◆ **Raw data**:
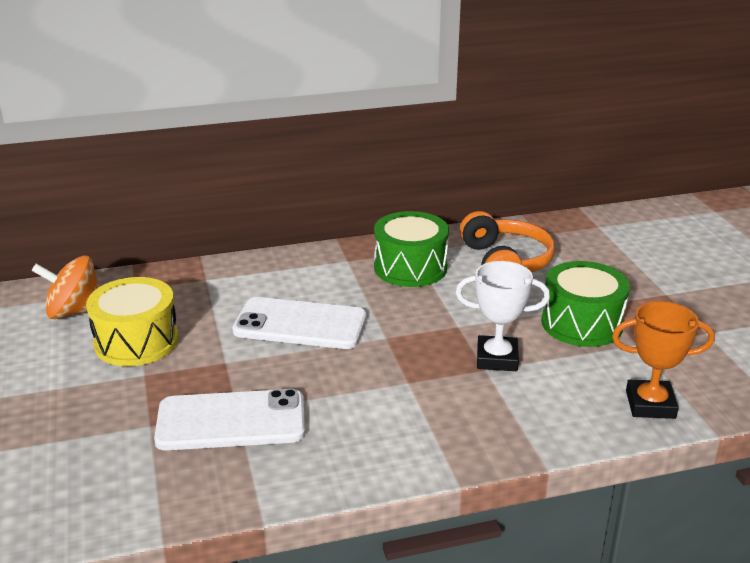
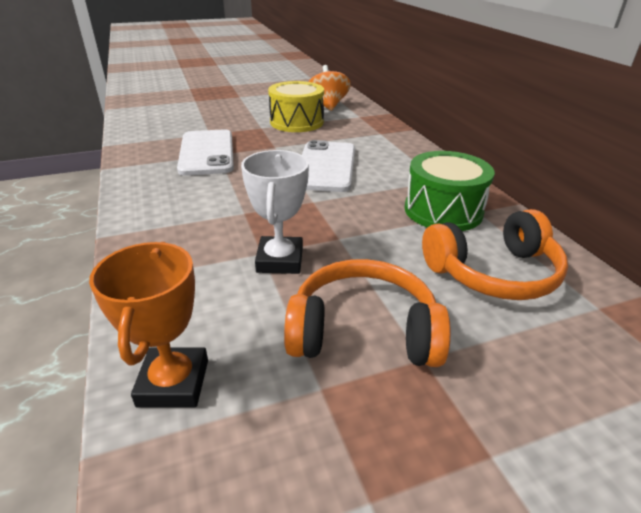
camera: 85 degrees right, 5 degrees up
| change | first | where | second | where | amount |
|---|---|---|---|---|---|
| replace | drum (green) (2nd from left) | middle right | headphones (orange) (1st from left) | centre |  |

◆ **Work item**:
Say, as a number only, how many lines of the data contain "right".

◆ **Answer**:
2